» **Problem requirements**
Your output is the line containing "gray star: (770, 570)" plus every line after it in the listing, reproduced exactly.

» **Information given**
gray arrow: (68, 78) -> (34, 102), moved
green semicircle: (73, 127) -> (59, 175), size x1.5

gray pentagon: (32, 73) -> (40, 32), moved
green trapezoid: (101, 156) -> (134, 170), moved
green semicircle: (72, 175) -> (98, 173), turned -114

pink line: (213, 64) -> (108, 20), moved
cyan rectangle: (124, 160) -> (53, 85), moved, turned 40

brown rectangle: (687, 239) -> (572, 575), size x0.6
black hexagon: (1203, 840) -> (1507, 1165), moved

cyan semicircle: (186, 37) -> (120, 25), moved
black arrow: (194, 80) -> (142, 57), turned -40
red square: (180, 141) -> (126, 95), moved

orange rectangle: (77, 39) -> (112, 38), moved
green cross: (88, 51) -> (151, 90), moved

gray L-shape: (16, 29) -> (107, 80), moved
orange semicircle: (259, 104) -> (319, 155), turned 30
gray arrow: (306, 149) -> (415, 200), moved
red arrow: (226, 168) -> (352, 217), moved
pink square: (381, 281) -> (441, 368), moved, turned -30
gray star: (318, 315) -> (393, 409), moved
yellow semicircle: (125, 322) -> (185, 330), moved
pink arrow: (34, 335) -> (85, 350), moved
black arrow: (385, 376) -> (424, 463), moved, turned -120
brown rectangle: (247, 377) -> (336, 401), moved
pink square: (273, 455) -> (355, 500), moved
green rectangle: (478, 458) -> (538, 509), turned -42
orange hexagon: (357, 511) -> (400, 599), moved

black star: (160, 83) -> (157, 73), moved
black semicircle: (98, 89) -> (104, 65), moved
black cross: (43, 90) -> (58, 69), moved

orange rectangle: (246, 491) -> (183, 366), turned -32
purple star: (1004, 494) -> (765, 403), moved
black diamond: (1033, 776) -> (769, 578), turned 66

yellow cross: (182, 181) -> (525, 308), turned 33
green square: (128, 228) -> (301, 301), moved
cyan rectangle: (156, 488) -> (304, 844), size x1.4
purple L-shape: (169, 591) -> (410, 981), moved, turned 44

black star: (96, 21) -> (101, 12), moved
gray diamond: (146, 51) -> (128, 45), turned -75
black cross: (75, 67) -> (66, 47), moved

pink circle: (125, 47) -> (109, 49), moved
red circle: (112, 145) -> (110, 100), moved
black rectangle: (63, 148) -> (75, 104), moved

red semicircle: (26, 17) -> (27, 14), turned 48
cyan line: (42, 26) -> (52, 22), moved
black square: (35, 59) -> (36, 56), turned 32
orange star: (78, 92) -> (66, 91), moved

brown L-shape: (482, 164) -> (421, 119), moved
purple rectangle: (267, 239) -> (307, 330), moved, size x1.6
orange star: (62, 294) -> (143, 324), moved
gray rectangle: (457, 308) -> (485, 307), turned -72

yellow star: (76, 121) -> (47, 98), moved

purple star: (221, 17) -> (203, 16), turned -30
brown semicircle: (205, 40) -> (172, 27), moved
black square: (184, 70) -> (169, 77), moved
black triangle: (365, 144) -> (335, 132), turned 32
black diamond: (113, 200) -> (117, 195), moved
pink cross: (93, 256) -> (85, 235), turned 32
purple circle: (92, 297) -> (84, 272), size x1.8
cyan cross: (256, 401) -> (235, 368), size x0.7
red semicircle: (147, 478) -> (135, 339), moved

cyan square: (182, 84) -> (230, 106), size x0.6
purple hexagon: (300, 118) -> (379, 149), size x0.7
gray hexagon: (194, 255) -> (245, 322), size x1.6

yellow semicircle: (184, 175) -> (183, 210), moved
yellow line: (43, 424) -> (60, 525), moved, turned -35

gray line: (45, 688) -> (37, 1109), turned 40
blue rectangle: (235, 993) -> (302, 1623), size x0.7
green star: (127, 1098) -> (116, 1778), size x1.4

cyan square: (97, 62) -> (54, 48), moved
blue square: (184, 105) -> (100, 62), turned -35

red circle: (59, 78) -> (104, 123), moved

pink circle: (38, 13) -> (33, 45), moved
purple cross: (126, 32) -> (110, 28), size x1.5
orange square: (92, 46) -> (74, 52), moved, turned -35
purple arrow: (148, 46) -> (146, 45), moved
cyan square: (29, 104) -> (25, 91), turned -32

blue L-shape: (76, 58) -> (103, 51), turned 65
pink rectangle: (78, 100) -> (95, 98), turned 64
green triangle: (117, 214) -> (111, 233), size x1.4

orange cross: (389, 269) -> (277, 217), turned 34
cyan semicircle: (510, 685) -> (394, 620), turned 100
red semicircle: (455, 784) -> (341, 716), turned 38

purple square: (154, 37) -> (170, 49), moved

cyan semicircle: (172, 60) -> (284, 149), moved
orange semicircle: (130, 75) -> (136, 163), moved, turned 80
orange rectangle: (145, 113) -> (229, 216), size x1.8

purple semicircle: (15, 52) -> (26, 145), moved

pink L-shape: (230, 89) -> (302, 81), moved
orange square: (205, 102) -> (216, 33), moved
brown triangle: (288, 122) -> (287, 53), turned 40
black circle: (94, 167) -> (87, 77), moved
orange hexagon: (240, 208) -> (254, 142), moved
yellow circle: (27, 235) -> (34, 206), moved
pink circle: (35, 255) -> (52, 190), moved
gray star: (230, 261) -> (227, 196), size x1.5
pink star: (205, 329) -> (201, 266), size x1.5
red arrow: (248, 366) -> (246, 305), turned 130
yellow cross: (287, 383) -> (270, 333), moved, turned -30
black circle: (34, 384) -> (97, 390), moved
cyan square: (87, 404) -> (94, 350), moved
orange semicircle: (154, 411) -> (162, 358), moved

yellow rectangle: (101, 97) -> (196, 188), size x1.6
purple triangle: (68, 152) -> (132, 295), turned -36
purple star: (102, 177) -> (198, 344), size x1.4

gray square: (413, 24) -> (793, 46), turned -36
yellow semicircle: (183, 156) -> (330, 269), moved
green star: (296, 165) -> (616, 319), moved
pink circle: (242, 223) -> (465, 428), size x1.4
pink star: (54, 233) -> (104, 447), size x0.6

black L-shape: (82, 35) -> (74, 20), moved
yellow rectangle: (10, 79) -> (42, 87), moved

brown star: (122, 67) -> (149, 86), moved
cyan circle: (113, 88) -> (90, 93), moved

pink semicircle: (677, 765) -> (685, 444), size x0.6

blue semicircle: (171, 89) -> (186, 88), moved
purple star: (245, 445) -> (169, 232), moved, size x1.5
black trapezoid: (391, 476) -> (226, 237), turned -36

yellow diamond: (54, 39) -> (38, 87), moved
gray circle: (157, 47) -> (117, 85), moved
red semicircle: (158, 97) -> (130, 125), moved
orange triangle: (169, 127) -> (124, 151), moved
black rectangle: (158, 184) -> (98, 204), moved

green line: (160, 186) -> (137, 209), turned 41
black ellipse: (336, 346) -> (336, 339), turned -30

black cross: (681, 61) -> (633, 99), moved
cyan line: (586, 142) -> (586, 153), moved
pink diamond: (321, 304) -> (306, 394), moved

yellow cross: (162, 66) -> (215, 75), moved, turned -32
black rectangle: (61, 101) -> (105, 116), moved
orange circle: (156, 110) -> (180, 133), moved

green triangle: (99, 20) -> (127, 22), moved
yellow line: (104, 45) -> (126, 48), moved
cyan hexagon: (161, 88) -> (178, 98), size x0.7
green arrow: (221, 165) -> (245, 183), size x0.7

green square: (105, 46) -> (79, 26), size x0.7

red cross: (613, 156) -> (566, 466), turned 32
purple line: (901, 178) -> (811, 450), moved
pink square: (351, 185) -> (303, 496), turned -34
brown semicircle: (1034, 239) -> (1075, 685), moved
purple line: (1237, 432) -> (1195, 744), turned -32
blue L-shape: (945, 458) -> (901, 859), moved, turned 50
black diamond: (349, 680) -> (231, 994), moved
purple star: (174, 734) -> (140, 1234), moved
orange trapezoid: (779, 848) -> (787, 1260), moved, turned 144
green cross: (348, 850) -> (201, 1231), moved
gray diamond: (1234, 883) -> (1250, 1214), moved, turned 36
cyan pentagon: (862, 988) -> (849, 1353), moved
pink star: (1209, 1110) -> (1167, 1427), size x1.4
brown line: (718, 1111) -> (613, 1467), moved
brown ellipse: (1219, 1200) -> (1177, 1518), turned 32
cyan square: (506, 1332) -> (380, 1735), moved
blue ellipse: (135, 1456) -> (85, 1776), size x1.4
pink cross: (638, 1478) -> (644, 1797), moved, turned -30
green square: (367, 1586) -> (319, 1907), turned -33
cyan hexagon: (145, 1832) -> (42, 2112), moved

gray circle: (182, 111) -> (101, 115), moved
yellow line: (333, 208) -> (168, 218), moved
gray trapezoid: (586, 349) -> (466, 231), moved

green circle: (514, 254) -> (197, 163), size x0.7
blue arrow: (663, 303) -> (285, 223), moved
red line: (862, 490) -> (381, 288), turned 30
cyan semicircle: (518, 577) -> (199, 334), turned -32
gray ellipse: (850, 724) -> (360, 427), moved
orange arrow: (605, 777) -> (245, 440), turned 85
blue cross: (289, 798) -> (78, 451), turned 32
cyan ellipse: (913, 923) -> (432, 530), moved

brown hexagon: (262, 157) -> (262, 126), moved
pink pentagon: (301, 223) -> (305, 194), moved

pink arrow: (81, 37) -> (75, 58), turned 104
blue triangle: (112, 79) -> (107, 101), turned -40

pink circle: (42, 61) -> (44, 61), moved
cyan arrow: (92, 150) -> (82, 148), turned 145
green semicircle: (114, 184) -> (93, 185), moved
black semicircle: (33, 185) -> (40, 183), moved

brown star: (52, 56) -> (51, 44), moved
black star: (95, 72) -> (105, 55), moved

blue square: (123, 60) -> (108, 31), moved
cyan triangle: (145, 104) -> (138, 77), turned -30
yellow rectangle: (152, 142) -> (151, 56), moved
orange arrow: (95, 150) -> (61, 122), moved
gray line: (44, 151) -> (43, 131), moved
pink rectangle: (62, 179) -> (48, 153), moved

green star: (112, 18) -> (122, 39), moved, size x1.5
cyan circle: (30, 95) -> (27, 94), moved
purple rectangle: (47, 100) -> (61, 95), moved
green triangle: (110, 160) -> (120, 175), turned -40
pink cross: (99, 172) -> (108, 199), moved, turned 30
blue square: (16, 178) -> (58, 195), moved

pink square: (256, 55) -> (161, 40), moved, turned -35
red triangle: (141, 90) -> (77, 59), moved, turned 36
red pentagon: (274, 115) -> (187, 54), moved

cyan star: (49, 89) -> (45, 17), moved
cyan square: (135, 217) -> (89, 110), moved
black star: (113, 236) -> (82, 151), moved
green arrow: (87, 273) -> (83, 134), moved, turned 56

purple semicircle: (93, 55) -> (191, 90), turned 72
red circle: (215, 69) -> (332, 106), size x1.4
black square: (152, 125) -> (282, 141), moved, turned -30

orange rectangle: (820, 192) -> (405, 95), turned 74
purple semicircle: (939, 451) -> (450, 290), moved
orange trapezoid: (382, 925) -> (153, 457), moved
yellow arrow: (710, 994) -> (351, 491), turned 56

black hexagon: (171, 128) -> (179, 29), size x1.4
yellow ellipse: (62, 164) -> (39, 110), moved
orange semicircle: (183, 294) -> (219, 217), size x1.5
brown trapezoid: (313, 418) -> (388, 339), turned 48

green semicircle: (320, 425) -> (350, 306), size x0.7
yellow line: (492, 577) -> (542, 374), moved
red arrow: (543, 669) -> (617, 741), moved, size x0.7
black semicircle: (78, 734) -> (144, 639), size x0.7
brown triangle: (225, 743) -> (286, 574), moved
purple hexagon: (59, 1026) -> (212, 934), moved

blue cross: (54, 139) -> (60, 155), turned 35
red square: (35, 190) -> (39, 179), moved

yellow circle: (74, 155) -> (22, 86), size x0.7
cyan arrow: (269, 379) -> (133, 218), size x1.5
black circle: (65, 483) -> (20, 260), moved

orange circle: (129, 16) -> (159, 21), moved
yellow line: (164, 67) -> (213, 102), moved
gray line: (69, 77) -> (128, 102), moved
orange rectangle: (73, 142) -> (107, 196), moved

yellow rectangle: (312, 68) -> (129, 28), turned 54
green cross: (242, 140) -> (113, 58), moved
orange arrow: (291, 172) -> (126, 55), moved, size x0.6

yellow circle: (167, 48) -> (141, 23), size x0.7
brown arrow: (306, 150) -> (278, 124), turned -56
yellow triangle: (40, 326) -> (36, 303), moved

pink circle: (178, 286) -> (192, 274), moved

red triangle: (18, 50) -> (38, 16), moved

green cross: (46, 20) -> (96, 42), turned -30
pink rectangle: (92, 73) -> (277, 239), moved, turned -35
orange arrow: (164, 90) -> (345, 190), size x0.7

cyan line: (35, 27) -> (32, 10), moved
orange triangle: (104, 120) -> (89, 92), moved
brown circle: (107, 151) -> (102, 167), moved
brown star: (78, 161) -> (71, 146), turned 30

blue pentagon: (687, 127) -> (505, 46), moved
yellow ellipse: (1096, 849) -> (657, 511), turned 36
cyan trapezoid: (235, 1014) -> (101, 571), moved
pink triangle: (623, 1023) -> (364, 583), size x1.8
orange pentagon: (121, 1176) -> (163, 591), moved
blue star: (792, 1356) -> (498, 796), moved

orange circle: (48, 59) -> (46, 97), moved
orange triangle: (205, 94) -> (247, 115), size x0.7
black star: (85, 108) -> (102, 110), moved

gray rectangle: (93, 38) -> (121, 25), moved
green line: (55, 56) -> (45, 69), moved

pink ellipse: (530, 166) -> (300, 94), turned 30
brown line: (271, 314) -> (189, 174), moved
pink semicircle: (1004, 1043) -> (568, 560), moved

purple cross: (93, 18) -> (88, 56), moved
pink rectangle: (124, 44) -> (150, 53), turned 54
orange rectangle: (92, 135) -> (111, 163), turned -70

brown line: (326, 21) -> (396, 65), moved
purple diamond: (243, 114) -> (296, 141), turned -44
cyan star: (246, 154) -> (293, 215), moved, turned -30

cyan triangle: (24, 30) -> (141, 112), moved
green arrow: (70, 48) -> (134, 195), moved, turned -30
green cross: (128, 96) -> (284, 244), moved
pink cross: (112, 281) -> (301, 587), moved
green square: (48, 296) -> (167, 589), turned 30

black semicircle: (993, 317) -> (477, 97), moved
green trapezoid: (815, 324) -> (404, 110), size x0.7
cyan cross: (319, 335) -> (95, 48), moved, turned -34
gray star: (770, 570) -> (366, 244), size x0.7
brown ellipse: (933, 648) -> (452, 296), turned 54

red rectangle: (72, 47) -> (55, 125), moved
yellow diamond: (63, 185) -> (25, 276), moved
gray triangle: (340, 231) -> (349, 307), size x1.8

» **Solution below**
gray star: (770, 570) -> (366, 244), size x0.7
brown ellipse: (933, 648) -> (452, 296), turned 54

red rectangle: (72, 47) -> (55, 125), moved
yellow diamond: (63, 185) -> (25, 276), moved
gray triangle: (340, 231) -> (349, 307), size x1.8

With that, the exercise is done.